▶ PROBLEM REQUIREMENTS: Give the listing again word for word. Skip the pictures.

▶ MATERIAL FOR THE TASK:
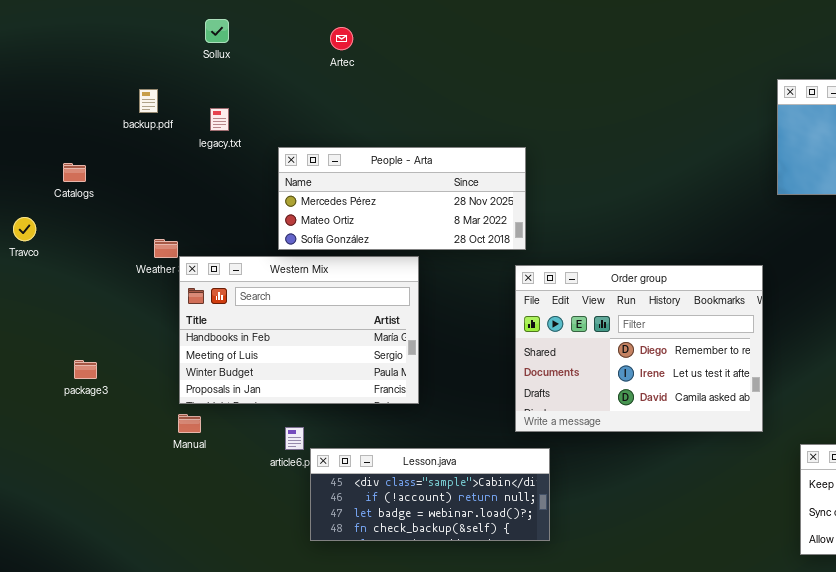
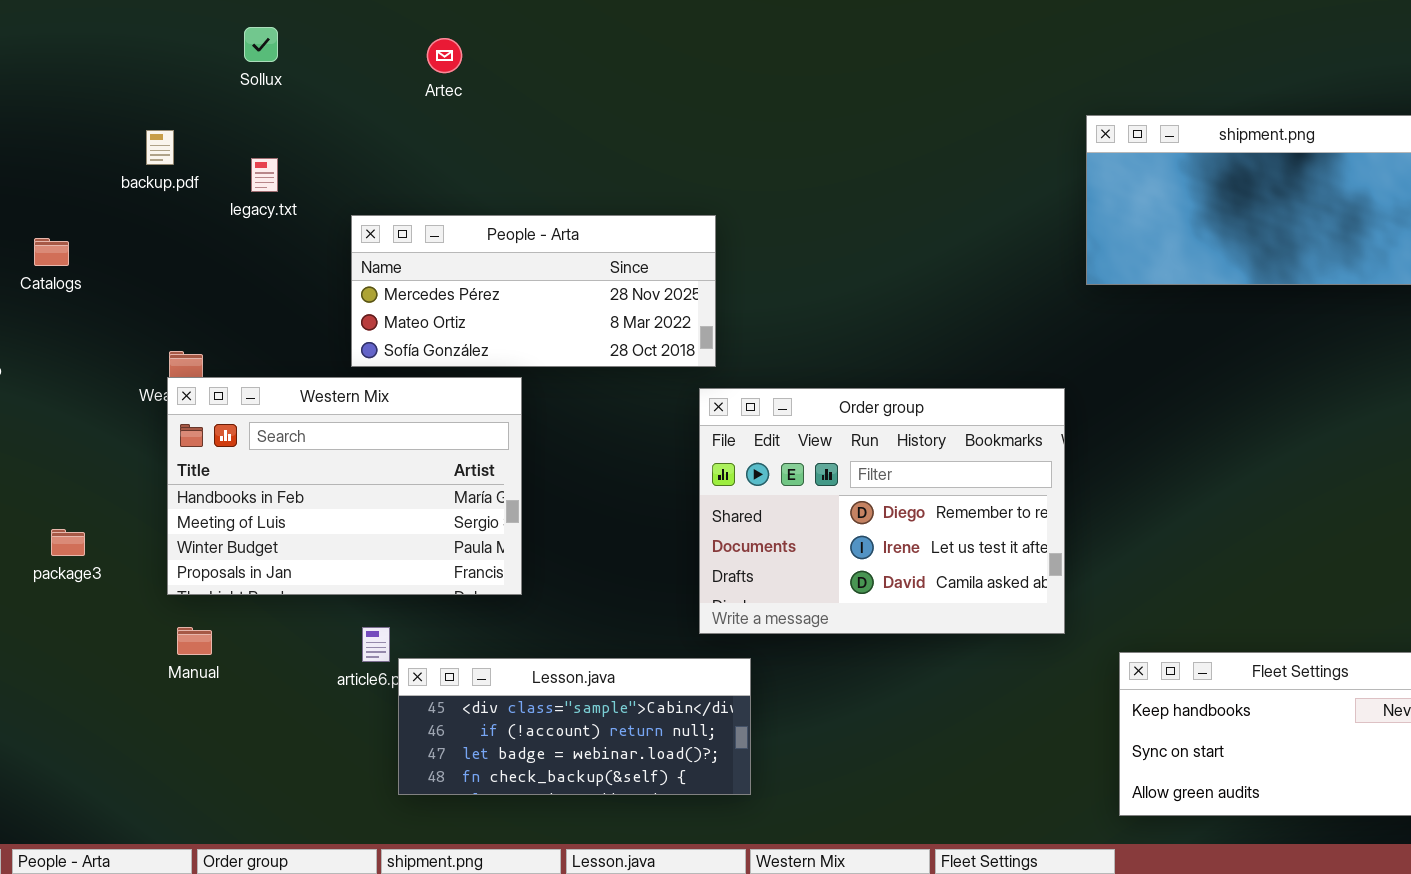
Western Mix: [179,256,419,404] -> [167,377,522,595], moved
Manual: [178,414,201,433] -> [177,627,212,655], moved

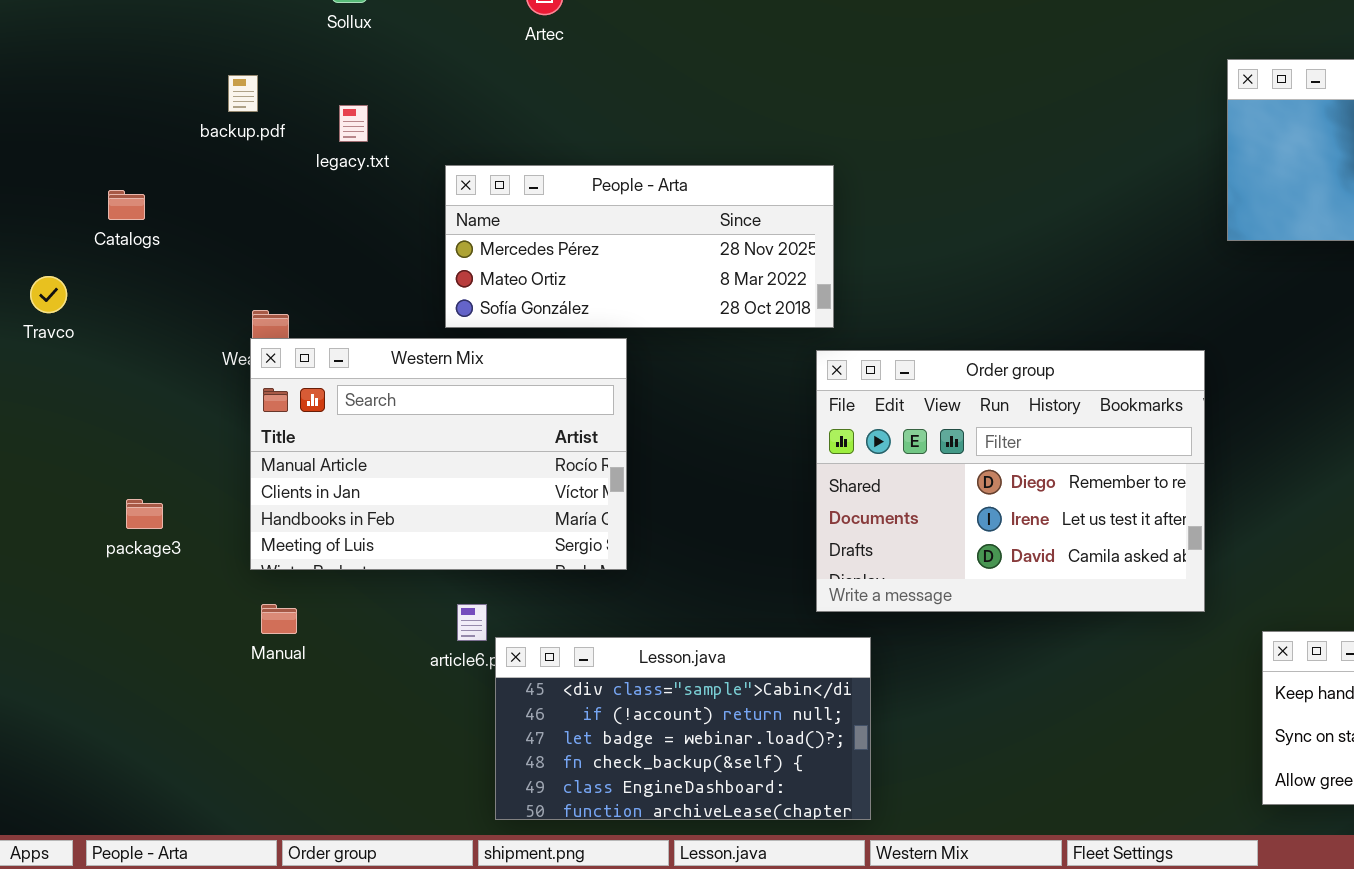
Western Mix: [167,377,522,595] -> [250,338,627,570], scrolled up 2 rows
Lesson.java: [398,658,751,795] -> [495,637,871,820], resized

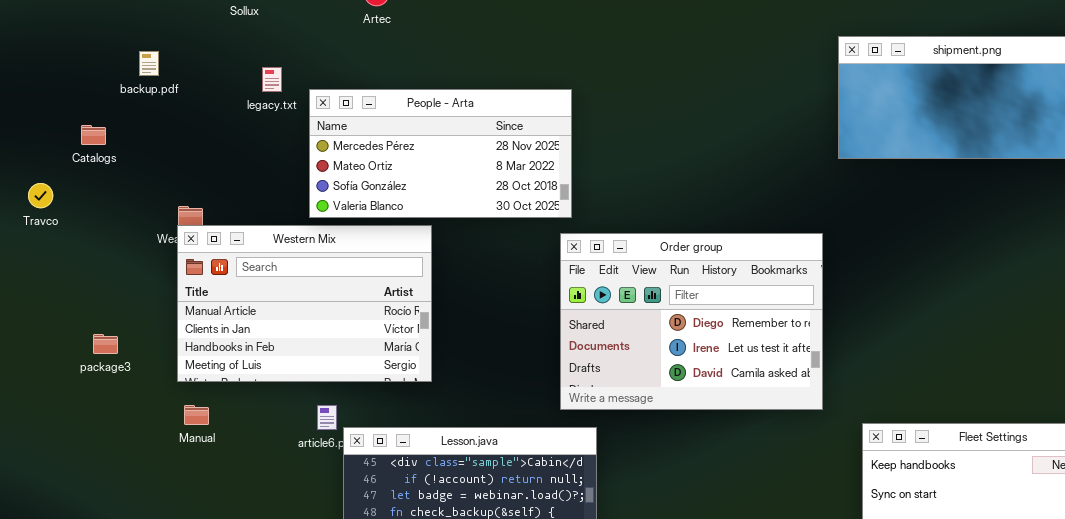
backup.pdf: [228,75,258,112] -> [139,51,159,76], moved
legacy.txt: [339,105,368,142] -> [262,67,282,92], moved
People - Arta: [445,165,834,328] -> [309,89,572,218], resized

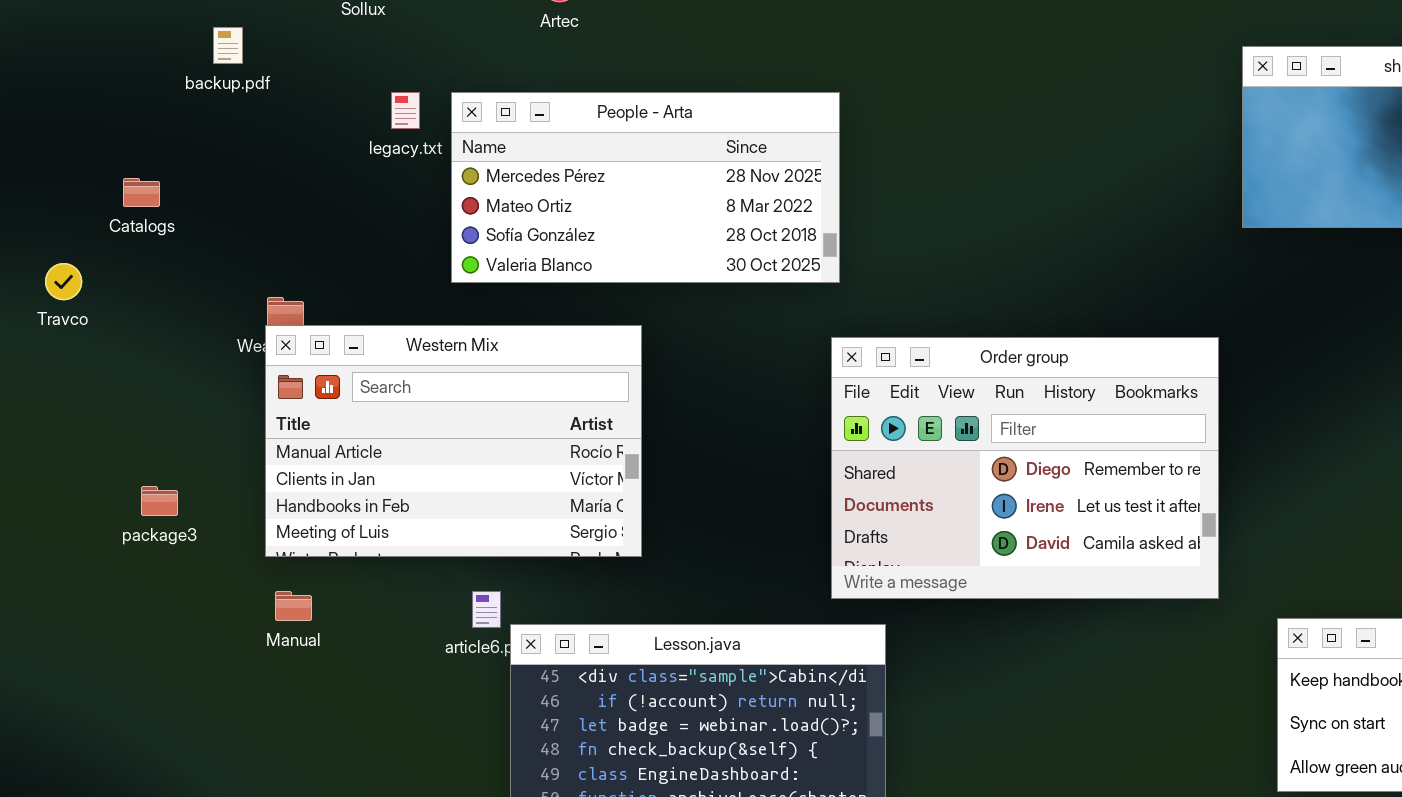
backup.pdf: [139,51,159,76] -> [213,27,243,64], moved
People - Arta: [309,89,572,218] -> [451,92,840,283], moved

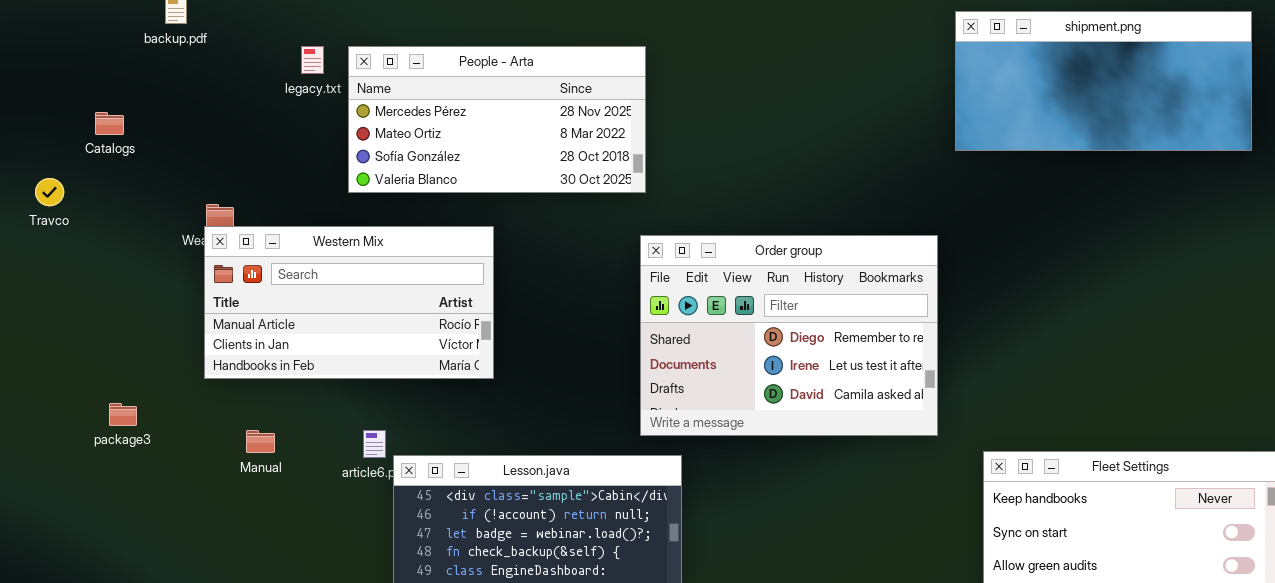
Western Mix: [265,325,642,557] -> [204,226,494,379], resized
package3: [141,486,178,516] -> [109,403,137,426], moved
Manual: [275,591,312,621] -> [246,430,275,453], moved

▶ RESPONSE BELOW:
Western Mix: [179,256,419,404] -> [167,377,522,595], moved
Manual: [178,414,201,433] -> [177,627,212,655], moved

Western Mix: [167,377,522,595] -> [250,338,627,570], scrolled up 2 rows
Lesson.java: [398,658,751,795] -> [495,637,871,820], resized

backup.pdf: [228,75,258,112] -> [139,51,159,76], moved
legacy.txt: [339,105,368,142] -> [262,67,282,92], moved
People - Arta: [445,165,834,328] -> [309,89,572,218], resized

backup.pdf: [139,51,159,76] -> [213,27,243,64], moved
People - Arta: [309,89,572,218] -> [451,92,840,283], moved

Western Mix: [265,325,642,557] -> [204,226,494,379], resized
package3: [141,486,178,516] -> [109,403,137,426], moved
Manual: [275,591,312,621] -> [246,430,275,453], moved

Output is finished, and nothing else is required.